In the data, find each line where the word "despertador" appears and list that line.

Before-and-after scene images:
==========
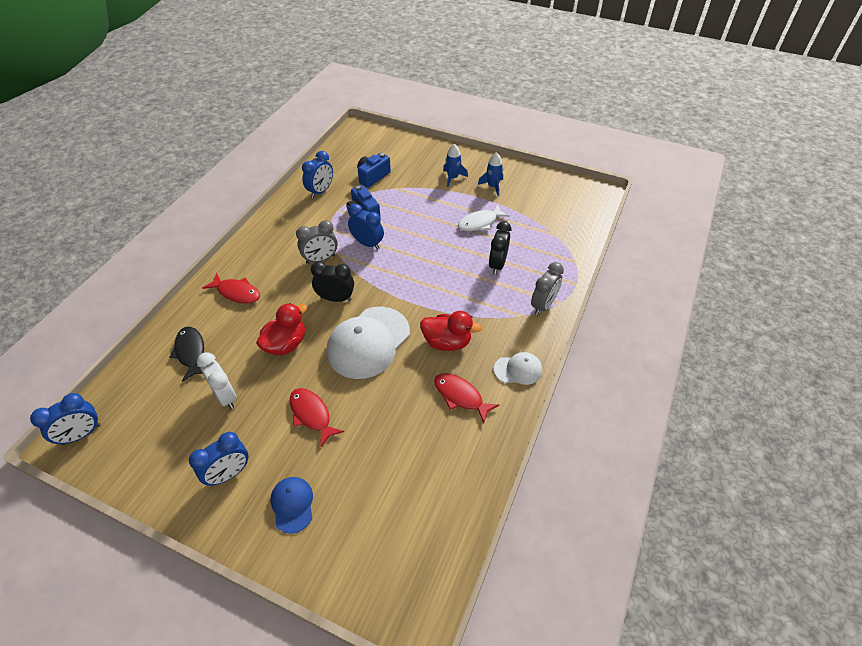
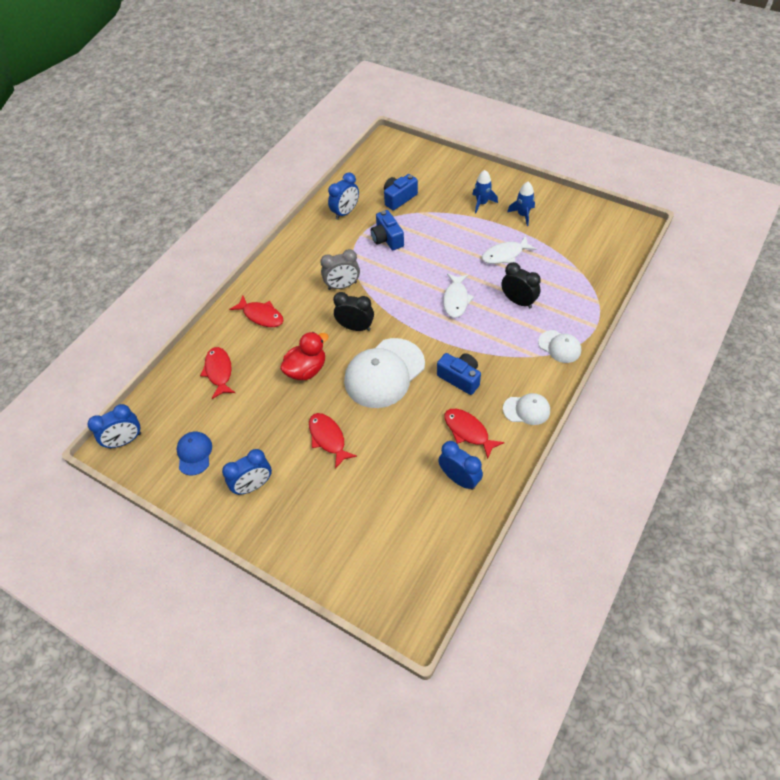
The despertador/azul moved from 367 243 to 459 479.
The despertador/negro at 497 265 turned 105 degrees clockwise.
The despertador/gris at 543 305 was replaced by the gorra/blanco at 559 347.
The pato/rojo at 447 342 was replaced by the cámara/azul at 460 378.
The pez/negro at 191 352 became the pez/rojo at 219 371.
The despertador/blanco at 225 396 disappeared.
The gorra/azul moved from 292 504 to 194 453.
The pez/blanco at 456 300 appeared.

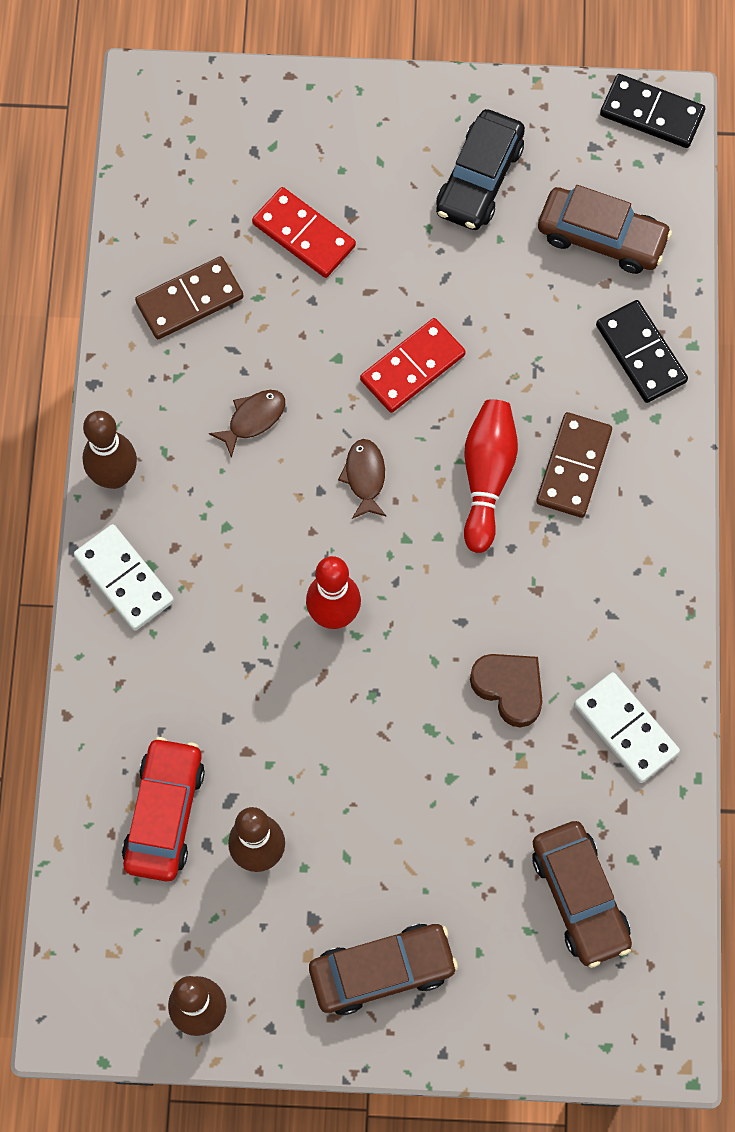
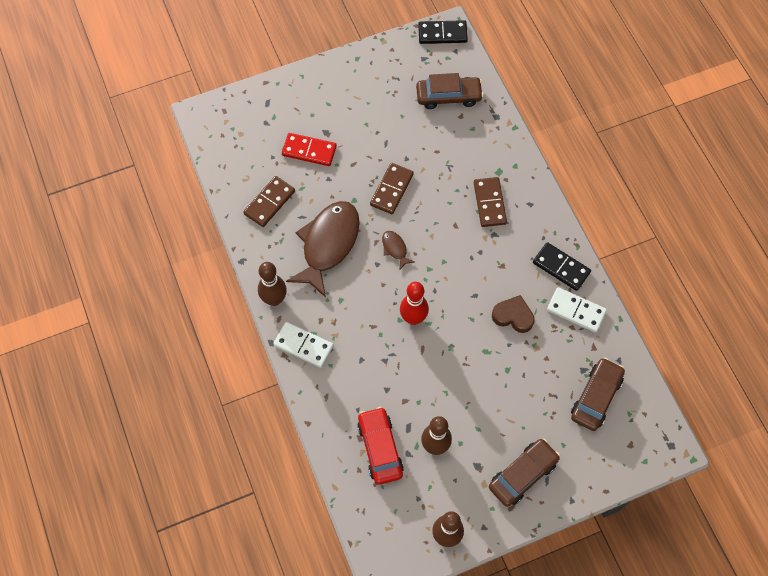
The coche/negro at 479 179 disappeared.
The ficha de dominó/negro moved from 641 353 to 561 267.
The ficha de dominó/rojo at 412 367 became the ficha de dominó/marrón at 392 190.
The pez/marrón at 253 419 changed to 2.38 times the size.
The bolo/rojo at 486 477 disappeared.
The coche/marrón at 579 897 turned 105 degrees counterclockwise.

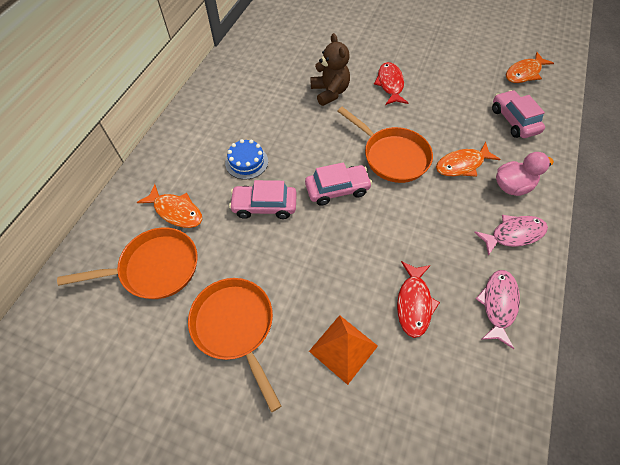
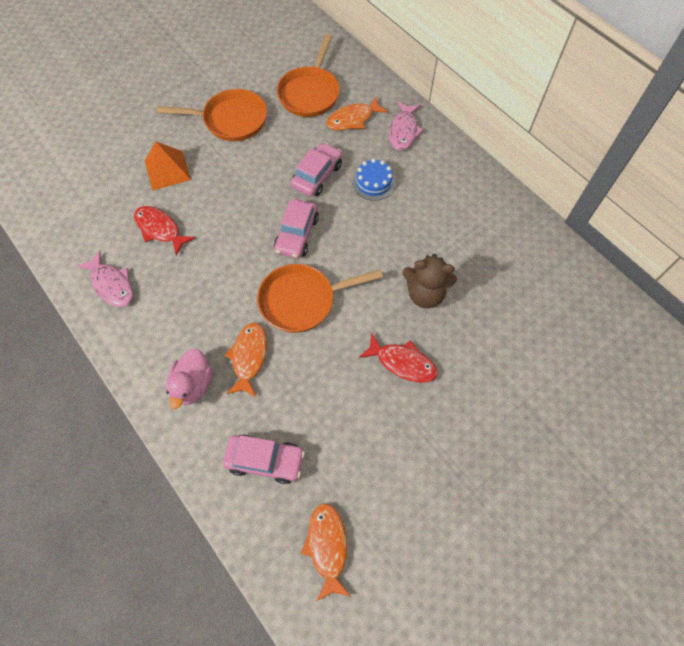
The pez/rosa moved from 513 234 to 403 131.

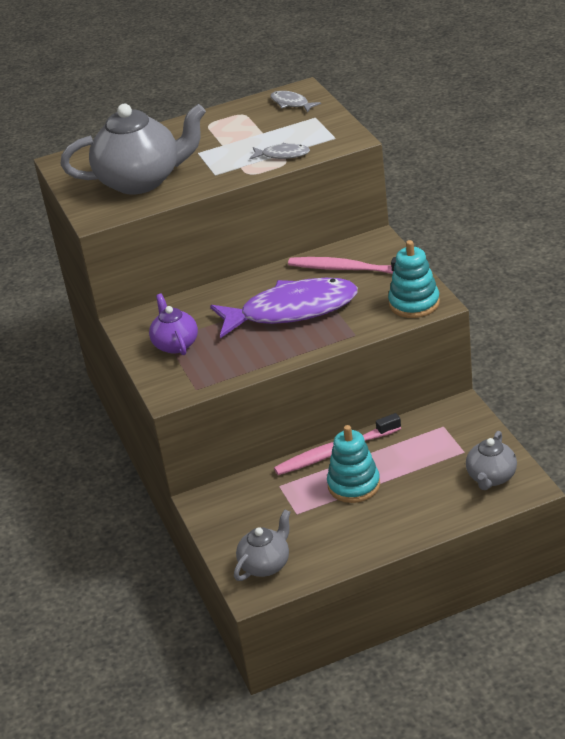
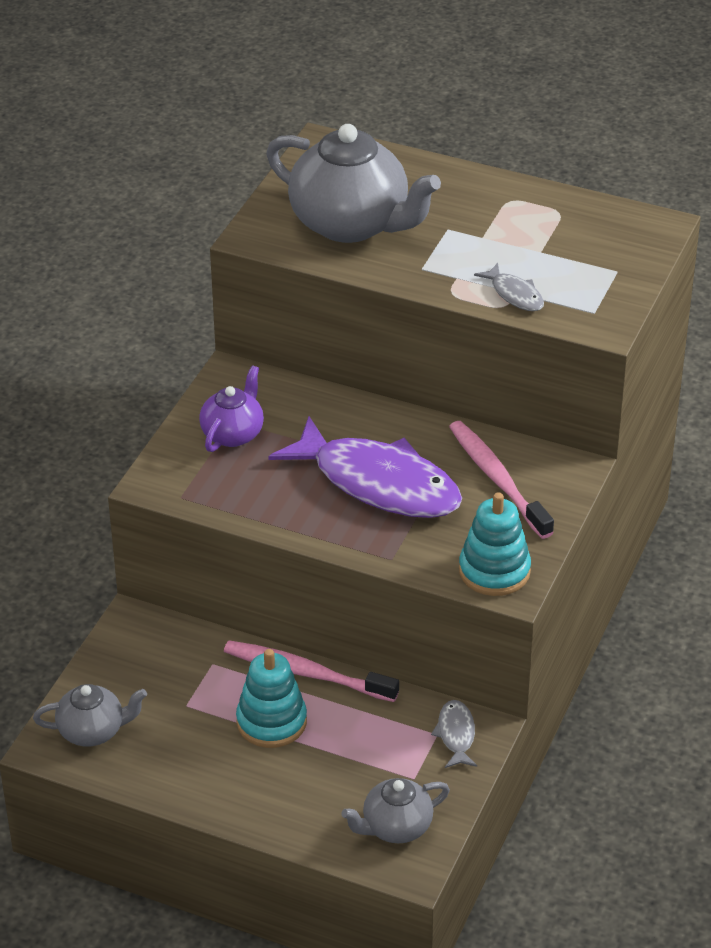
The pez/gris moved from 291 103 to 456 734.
==========
TASK RESPONSE:
The despertador/azul moved from 367 243 to 459 479.
The despertador/negro at 497 265 turned 105 degrees clockwise.
The despertador/gris at 543 305 was replaced by the gorra/blanco at 559 347.
The despertador/blanco at 225 396 disappeared.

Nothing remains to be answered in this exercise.